→ **DATA SUPPLIED**
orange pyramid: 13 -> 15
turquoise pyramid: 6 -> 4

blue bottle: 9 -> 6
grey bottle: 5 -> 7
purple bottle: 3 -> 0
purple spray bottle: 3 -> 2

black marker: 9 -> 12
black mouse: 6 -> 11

...

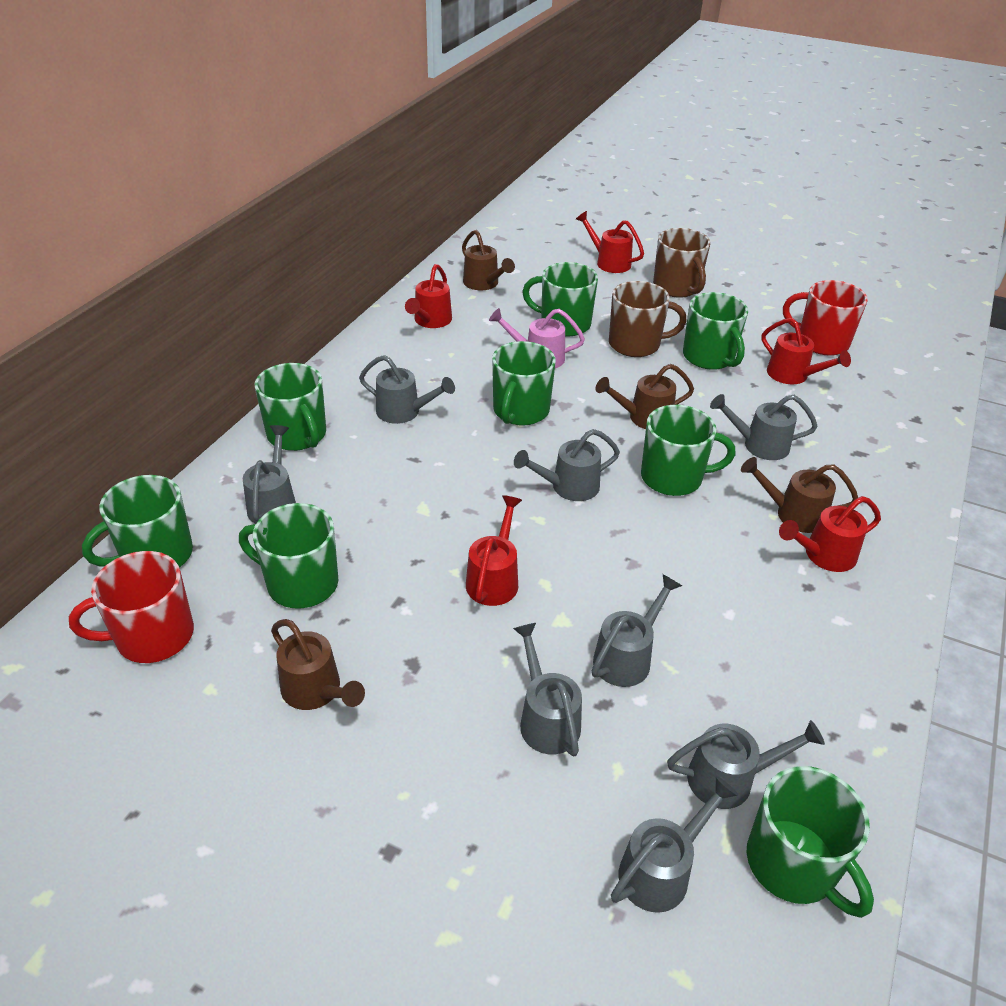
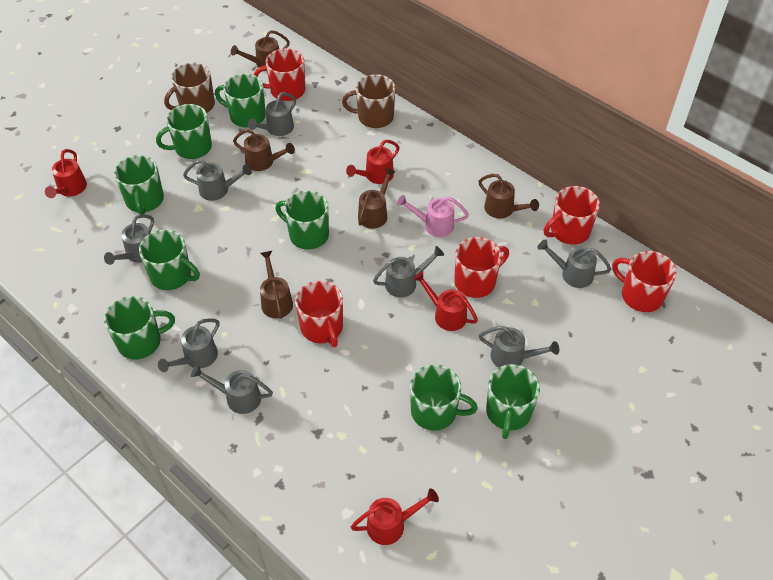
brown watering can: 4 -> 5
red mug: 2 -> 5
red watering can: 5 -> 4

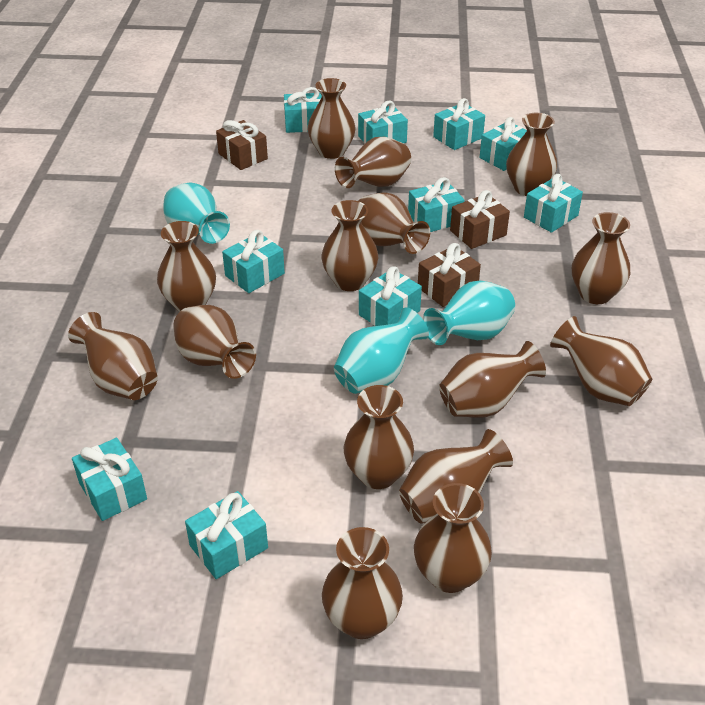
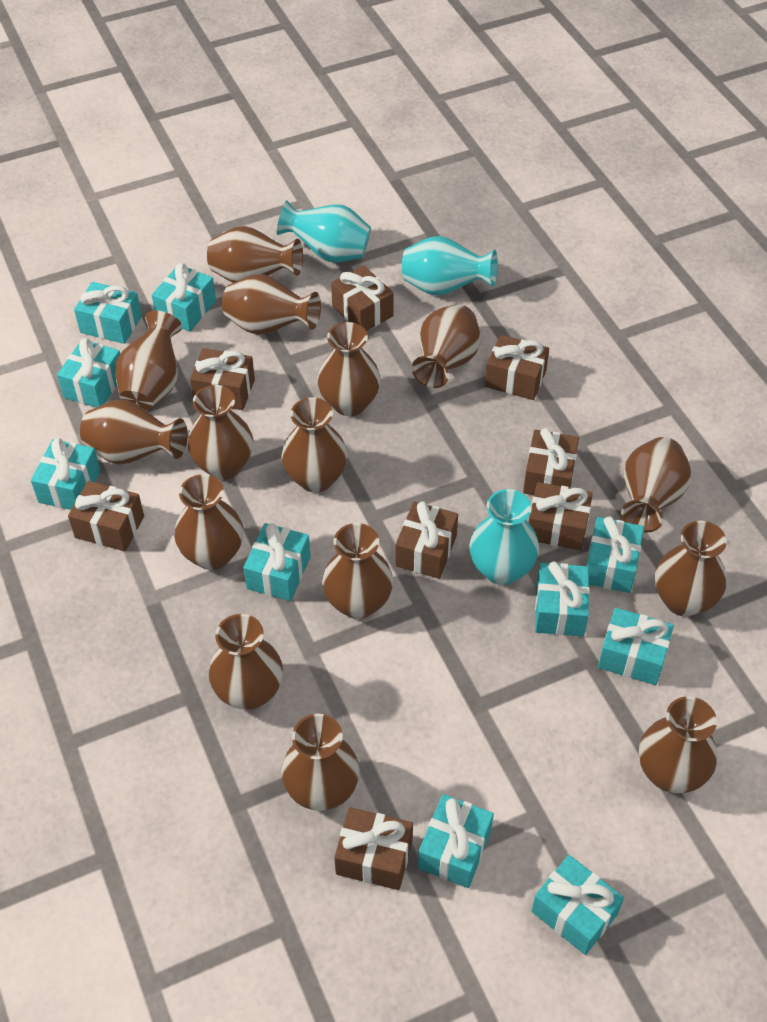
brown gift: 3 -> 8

→ **TASK OBJECTIVE**
All lines above from the one holding "blue bottle: 9 -> 6" to the one holding "black mouse: 6 -> 11", inclusive, are to be copied exactly; no other line is wanted.

→ **RESPONSE TO THIS EXERCISE**
blue bottle: 9 -> 6
grey bottle: 5 -> 7
purple bottle: 3 -> 0
purple spray bottle: 3 -> 2

black marker: 9 -> 12
black mouse: 6 -> 11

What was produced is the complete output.